= Goal of the exercise =
For the entries below, say how many lines hold the word "schwarz", with the number as the only reply.

= Extracted data =
-----

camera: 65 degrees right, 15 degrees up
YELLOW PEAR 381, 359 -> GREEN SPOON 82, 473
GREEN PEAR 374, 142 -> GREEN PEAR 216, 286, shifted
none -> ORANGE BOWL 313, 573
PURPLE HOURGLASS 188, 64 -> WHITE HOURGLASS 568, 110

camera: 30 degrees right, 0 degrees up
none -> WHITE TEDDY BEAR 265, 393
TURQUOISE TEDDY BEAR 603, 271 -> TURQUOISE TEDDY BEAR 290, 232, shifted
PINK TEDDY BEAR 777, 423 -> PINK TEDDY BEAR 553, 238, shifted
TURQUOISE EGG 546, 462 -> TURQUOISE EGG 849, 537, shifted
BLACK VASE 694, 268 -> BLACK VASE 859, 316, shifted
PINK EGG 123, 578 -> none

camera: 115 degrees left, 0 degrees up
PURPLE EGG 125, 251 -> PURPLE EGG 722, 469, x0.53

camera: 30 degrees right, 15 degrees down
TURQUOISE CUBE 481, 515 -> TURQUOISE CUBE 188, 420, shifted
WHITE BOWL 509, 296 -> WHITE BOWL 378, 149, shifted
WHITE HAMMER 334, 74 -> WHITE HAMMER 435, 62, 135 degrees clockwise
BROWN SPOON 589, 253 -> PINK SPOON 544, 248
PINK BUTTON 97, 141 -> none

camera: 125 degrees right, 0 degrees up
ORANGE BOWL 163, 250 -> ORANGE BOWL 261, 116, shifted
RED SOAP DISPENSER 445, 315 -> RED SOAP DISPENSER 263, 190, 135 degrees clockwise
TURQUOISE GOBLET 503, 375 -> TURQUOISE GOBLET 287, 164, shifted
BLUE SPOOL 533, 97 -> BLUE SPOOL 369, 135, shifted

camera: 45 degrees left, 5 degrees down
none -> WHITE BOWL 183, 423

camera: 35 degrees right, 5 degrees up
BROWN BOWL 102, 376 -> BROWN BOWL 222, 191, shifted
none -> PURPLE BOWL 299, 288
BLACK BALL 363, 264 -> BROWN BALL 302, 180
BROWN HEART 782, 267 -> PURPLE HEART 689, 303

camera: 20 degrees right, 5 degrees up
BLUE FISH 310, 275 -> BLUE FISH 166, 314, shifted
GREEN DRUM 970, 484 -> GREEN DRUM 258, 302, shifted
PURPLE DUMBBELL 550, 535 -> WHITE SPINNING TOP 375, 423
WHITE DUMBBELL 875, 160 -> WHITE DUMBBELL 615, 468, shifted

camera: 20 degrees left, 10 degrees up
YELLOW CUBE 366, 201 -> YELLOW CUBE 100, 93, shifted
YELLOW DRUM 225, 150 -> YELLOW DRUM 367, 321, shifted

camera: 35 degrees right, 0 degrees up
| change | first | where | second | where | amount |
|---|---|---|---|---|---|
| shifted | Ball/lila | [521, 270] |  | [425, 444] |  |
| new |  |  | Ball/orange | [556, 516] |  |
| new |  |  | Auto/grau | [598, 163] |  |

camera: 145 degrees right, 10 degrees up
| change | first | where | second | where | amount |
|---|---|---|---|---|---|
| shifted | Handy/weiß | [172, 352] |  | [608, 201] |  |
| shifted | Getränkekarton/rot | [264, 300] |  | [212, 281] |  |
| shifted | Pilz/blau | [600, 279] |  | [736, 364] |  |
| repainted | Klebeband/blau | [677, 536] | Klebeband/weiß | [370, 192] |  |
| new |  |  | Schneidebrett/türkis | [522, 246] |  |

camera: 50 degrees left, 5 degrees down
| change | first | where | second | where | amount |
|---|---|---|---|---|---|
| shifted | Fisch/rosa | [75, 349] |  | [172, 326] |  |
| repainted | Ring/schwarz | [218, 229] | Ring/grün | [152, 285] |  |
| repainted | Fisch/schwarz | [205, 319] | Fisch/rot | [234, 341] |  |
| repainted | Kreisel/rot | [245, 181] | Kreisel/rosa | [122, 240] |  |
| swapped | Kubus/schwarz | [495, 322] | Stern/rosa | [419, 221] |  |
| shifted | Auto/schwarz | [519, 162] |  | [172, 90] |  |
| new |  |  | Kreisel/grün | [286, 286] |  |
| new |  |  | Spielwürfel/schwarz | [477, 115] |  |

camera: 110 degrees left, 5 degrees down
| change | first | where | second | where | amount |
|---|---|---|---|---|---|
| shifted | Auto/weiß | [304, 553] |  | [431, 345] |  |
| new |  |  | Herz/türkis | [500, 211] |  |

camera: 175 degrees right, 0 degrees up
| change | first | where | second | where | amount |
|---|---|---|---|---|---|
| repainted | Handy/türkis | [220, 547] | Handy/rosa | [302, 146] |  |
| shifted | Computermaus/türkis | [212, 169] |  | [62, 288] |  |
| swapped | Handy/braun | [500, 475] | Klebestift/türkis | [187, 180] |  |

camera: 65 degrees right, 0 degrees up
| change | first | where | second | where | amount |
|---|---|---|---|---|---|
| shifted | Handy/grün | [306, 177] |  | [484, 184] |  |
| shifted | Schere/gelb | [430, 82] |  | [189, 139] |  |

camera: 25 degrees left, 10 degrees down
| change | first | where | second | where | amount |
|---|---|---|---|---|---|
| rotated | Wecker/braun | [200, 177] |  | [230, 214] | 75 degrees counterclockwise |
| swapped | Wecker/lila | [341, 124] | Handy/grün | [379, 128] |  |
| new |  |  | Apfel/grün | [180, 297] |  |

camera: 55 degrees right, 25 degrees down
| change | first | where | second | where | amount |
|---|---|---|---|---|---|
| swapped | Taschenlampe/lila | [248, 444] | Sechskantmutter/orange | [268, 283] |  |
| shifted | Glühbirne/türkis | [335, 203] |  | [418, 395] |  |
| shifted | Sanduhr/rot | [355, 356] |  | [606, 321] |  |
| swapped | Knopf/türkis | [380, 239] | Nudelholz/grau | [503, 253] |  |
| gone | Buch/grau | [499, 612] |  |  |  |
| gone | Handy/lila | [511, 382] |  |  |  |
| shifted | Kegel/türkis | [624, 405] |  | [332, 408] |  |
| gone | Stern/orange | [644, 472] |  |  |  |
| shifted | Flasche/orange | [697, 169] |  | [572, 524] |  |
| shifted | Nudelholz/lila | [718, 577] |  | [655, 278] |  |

-----

= Answer section =
5